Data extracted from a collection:
*** Begin section ***

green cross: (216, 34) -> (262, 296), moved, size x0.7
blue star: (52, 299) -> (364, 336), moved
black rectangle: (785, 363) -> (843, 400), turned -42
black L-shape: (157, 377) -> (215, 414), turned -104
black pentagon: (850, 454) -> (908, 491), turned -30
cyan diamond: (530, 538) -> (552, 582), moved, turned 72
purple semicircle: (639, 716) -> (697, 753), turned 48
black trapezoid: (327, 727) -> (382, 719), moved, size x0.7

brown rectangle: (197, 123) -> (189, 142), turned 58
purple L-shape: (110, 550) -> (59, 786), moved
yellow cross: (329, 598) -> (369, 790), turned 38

*** End section ***

What to work on: Repeat every line of the data word for word until you have repeated the line that contains "black trapezoid: (327, 727)", which is the last one to include.

Expected output:
green cross: (216, 34) -> (262, 296), moved, size x0.7
blue star: (52, 299) -> (364, 336), moved
black rectangle: (785, 363) -> (843, 400), turned -42
black L-shape: (157, 377) -> (215, 414), turned -104
black pentagon: (850, 454) -> (908, 491), turned -30
cyan diamond: (530, 538) -> (552, 582), moved, turned 72
purple semicircle: (639, 716) -> (697, 753), turned 48
black trapezoid: (327, 727) -> (382, 719), moved, size x0.7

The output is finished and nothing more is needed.